TO DO
From the data underneath, reproduce exactly the stretch that begins at the line with "S1: switch (N1, N4) -> none" and ends after the line with "P3 pin 1: +3V3 -> GND".

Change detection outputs
****************************************

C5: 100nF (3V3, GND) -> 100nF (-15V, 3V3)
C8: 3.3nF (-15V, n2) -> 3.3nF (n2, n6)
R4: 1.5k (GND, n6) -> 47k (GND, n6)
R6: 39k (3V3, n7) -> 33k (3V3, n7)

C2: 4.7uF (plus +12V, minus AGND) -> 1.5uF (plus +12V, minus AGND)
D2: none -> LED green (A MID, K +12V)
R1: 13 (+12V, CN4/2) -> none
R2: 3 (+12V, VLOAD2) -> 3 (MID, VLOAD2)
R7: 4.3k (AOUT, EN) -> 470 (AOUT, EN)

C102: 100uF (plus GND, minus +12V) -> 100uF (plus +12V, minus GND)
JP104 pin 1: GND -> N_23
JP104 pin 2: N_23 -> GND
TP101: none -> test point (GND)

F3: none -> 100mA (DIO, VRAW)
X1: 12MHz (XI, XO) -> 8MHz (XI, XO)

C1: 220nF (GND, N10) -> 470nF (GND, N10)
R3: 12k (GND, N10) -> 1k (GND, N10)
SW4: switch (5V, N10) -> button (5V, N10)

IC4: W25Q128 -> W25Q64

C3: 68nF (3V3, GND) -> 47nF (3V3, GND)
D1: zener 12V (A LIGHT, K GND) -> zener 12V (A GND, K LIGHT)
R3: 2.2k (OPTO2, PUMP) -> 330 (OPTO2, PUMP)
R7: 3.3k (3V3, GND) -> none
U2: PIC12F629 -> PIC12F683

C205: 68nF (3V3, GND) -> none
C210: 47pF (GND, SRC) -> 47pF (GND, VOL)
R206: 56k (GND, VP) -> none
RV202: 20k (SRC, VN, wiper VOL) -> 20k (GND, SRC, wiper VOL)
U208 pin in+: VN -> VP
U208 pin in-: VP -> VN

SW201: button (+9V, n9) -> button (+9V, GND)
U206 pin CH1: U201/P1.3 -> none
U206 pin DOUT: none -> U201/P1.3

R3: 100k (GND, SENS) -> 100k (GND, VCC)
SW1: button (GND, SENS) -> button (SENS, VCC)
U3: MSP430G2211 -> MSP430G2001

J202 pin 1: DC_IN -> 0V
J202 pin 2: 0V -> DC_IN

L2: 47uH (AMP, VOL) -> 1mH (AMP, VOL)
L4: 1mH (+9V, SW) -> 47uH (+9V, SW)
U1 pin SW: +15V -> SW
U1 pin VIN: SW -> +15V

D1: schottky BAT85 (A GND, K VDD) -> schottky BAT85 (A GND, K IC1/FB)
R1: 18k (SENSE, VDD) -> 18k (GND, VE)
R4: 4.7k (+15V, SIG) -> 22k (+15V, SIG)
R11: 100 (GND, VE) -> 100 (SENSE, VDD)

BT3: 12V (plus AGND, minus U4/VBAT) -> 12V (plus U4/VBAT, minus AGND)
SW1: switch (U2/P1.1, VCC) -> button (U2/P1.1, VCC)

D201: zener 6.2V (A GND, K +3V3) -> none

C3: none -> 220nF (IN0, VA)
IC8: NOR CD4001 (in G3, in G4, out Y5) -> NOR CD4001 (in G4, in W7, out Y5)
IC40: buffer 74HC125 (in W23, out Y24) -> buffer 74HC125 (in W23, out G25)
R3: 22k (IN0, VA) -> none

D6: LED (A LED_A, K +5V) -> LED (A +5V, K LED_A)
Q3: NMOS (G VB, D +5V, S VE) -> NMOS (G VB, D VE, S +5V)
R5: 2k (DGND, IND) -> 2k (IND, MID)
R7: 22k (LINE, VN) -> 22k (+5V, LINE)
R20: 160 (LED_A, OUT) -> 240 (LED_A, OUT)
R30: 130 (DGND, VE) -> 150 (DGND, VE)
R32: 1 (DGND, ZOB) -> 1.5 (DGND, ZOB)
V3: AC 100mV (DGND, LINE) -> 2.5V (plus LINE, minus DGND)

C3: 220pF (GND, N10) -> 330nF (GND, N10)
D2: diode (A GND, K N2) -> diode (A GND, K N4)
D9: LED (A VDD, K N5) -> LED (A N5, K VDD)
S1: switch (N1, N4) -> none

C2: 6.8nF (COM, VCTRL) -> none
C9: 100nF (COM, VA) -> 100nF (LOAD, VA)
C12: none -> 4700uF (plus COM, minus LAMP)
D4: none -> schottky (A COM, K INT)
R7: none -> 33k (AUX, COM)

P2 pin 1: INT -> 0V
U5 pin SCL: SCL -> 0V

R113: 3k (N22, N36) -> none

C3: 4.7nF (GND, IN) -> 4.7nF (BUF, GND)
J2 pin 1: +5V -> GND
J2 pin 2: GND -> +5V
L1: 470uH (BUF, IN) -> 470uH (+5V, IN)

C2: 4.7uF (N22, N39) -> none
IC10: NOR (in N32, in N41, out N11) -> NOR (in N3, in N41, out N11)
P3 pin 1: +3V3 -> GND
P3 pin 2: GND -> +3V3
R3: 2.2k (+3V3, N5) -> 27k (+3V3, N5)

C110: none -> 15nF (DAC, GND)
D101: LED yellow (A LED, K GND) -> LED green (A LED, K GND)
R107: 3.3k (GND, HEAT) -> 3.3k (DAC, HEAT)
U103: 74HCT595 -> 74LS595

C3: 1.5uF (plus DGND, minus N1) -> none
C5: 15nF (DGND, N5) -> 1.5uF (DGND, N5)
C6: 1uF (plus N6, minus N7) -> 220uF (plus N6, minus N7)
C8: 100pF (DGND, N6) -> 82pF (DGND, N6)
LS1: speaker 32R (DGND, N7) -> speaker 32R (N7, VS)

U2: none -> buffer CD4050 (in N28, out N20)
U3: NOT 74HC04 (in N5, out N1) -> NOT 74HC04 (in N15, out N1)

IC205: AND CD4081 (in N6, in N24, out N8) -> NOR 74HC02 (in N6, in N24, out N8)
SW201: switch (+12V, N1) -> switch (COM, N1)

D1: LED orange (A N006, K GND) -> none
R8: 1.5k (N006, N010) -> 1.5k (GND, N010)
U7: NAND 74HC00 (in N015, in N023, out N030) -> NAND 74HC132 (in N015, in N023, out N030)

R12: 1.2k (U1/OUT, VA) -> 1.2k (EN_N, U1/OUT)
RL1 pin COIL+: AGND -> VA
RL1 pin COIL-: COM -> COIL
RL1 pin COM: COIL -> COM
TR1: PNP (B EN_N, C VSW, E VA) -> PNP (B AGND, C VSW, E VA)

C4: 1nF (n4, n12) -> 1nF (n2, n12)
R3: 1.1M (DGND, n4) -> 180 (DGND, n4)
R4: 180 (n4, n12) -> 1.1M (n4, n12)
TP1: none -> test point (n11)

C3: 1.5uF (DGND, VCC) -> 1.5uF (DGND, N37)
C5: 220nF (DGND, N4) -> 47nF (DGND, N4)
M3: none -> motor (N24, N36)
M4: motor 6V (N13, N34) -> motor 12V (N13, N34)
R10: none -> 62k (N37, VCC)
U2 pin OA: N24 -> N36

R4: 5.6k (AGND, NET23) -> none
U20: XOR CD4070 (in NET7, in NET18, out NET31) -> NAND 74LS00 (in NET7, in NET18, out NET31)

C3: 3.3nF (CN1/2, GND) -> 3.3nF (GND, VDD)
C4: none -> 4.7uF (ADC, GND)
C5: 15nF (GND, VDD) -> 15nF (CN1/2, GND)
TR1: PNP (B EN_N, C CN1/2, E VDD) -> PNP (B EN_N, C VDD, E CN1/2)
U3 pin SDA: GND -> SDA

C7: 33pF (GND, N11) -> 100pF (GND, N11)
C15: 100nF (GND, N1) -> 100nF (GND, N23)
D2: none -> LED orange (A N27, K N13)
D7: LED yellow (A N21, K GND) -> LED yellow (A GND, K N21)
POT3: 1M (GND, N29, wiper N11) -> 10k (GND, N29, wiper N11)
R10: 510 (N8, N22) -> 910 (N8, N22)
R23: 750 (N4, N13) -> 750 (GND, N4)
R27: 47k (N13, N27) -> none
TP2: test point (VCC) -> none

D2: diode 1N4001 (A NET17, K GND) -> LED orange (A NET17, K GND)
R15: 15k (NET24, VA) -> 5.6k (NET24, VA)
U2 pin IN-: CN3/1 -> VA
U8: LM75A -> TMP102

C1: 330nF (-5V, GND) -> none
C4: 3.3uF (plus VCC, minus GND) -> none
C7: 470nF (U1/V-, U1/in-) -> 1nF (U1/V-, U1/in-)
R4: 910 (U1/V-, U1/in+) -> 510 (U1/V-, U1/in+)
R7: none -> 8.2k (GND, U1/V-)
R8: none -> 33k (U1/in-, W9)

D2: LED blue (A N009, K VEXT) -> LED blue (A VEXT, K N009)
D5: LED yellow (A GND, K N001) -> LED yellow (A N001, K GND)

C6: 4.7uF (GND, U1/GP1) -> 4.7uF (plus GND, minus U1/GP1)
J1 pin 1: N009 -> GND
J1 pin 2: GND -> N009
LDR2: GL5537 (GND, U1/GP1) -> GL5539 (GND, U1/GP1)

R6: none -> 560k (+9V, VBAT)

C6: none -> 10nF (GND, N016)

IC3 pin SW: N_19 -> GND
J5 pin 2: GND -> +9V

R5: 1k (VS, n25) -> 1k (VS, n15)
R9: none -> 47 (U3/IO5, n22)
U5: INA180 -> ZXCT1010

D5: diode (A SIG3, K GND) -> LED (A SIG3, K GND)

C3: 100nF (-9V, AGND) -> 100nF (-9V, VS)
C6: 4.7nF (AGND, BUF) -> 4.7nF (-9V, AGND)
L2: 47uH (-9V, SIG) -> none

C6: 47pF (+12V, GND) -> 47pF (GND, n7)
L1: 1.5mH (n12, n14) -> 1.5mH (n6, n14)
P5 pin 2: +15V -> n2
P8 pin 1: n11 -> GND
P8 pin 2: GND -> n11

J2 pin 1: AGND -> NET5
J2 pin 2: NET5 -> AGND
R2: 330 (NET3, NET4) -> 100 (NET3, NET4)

****************************************

COMPLETED TASK
S1: switch (N1, N4) -> none

C2: 6.8nF (COM, VCTRL) -> none
C9: 100nF (COM, VA) -> 100nF (LOAD, VA)
C12: none -> 4700uF (plus COM, minus LAMP)
D4: none -> schottky (A COM, K INT)
R7: none -> 33k (AUX, COM)

P2 pin 1: INT -> 0V
U5 pin SCL: SCL -> 0V

R113: 3k (N22, N36) -> none

C3: 4.7nF (GND, IN) -> 4.7nF (BUF, GND)
J2 pin 1: +5V -> GND
J2 pin 2: GND -> +5V
L1: 470uH (BUF, IN) -> 470uH (+5V, IN)

C2: 4.7uF (N22, N39) -> none
IC10: NOR (in N32, in N41, out N11) -> NOR (in N3, in N41, out N11)
P3 pin 1: +3V3 -> GND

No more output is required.